> [DATA FOR THE TASK]

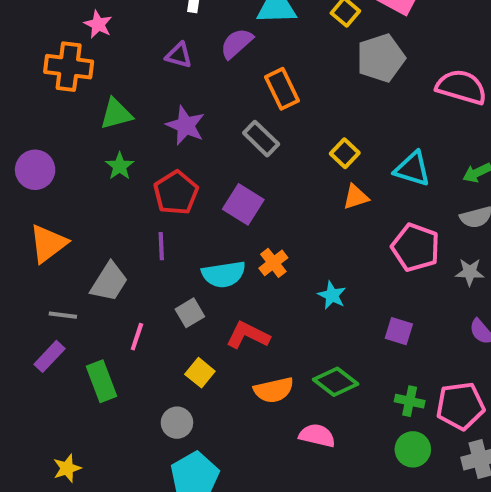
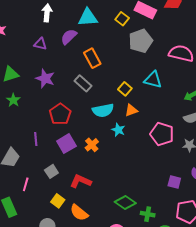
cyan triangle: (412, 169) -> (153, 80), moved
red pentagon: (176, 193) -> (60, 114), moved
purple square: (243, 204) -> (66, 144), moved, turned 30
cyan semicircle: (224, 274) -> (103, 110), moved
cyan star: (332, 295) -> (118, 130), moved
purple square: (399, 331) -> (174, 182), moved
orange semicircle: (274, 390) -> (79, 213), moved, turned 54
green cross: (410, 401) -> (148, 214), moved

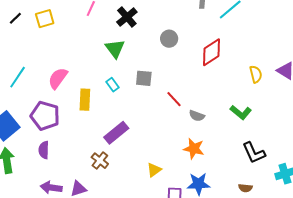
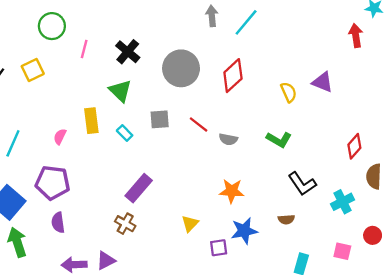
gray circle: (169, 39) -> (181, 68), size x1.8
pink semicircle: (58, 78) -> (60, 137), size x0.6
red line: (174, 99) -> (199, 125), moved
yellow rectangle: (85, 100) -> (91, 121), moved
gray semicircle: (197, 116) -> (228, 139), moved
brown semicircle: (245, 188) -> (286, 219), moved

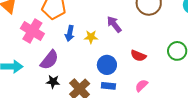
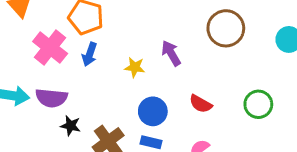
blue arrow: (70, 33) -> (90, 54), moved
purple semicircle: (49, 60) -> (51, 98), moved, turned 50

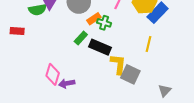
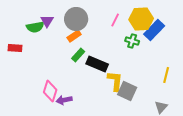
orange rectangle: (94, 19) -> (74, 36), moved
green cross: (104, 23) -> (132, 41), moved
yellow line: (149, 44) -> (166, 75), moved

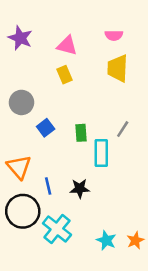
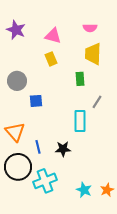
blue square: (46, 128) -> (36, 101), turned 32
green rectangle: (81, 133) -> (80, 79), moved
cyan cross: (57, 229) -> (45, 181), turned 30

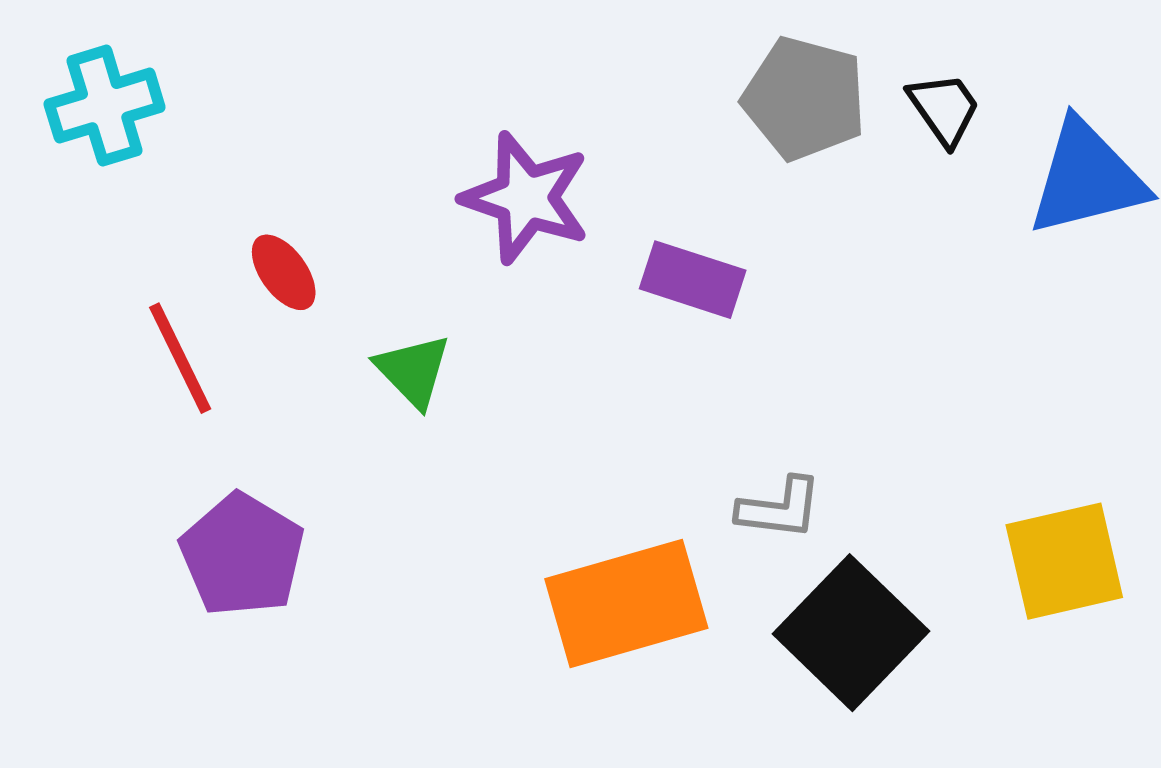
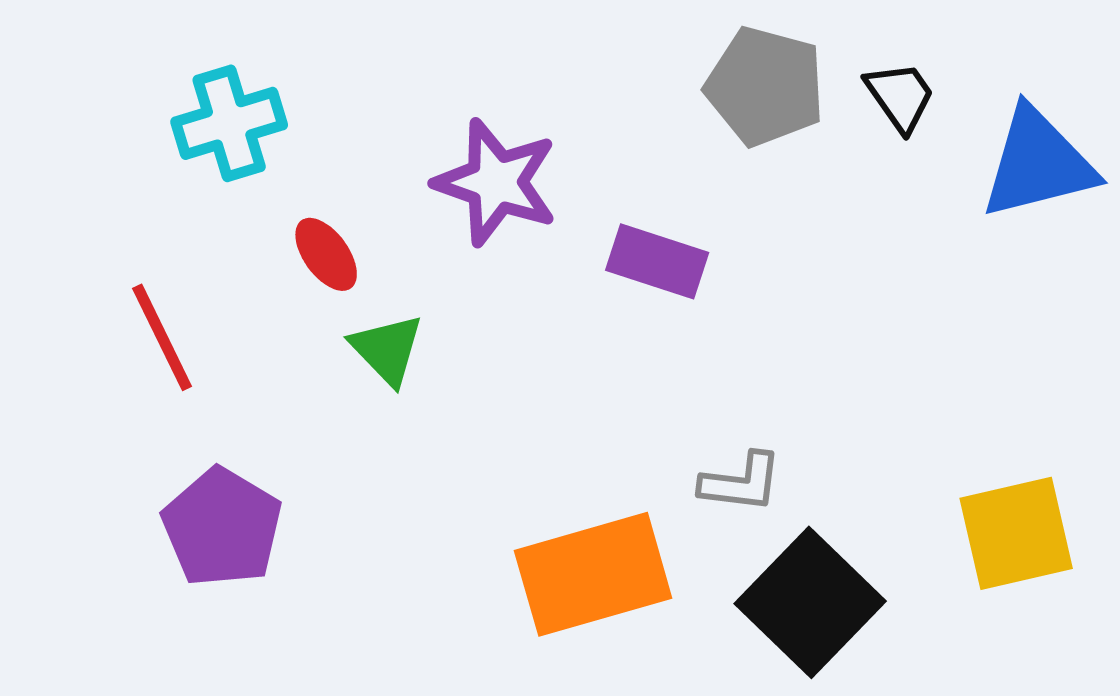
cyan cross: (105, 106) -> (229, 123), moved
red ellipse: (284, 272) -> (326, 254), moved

> [TASK DIRECTIONS] Return exactly the lines that appear in the data above between the line containing "red pentagon: (176, 193) -> (60, 114), moved" and the line containing "orange rectangle: (94, 19) -> (74, 36), moved", both of which are included, and leave the pictures out.

> [WRITTEN SOLUTION]
red pentagon: (176, 193) -> (60, 114), moved
purple square: (243, 204) -> (66, 144), moved, turned 30
cyan semicircle: (224, 274) -> (103, 110), moved
cyan star: (332, 295) -> (118, 130), moved
purple square: (399, 331) -> (174, 182), moved
orange semicircle: (274, 390) -> (79, 213), moved, turned 54
green cross: (410, 401) -> (148, 214), moved

gray circle: (169, 39) -> (181, 68), size x1.8
pink semicircle: (58, 78) -> (60, 137), size x0.6
red line: (174, 99) -> (199, 125), moved
yellow rectangle: (85, 100) -> (91, 121), moved
gray semicircle: (197, 116) -> (228, 139), moved
brown semicircle: (245, 188) -> (286, 219), moved

blue arrow: (70, 33) -> (90, 54), moved
purple semicircle: (49, 60) -> (51, 98), moved, turned 50

orange rectangle: (94, 19) -> (74, 36), moved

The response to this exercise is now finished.